→ How to complete this task:
Search the listing for the string "yellow". Copy every line that has it.

═════ The data

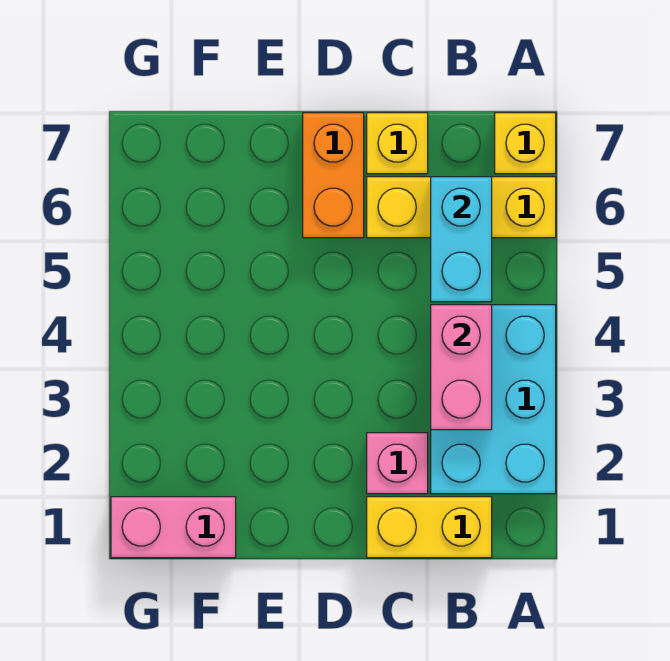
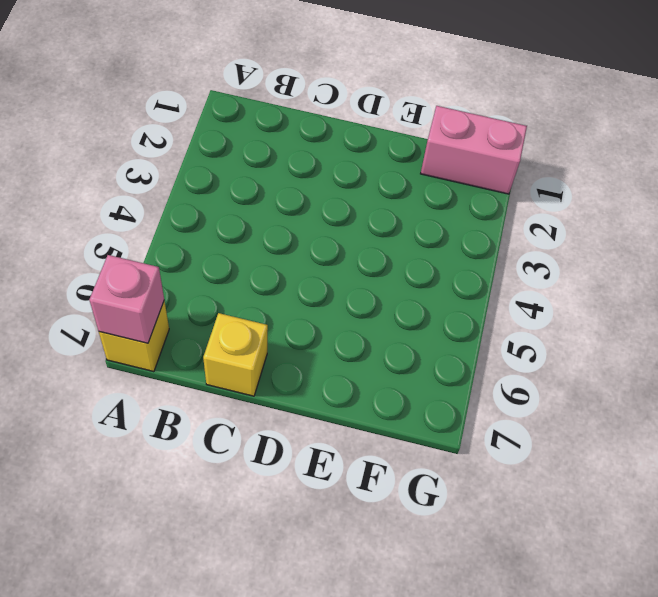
pink brick A7 level 2 -> pink brick C2 level 1
none -> cyan brick A2:B4 level 1
none -> yellow brick A6:C6 level 1

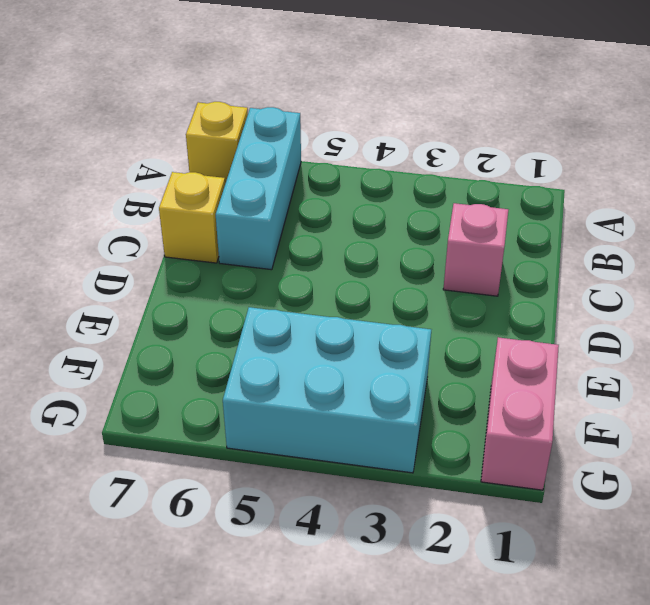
cyan brick A6:C6 level 1 -> yellow brick A6:C6 level 1
cyan brick F3:G5 level 1 -> cyan brick A2:B4 level 1
none -> yellow brick B1:C1 level 1
none -> orange brick D6:D7 level 1

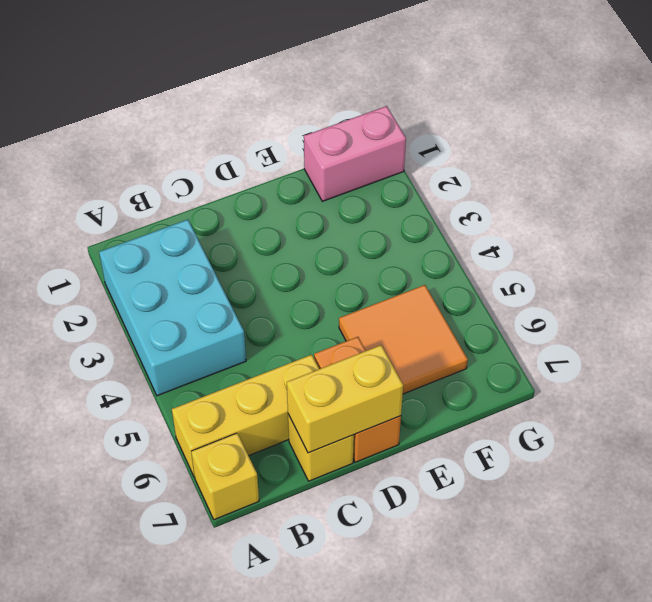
yellow brick C7:D7 level 2 -> yellow brick B1:C1 level 1
orange tile E5:F6 level 1 -> none
none -> pink brick C2 level 1
none -> pink brick B3:B4 level 2

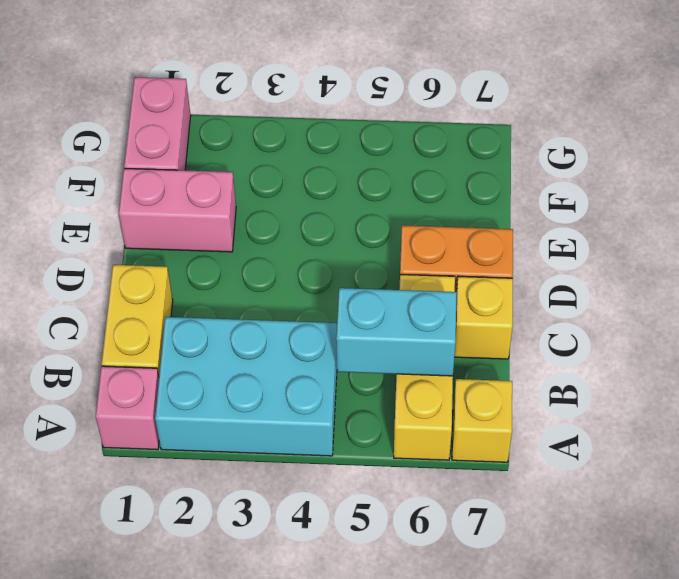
pink brick A1 level 1 -> pink brick C2 level 1
pink brick E1:E2 level 1 -> pink brick B3:B4 level 2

══════════

→ Solution to this problem:
none -> yellow brick A6:C6 level 1
cyan brick A6:C6 level 1 -> yellow brick A6:C6 level 1
none -> yellow brick B1:C1 level 1
yellow brick C7:D7 level 2 -> yellow brick B1:C1 level 1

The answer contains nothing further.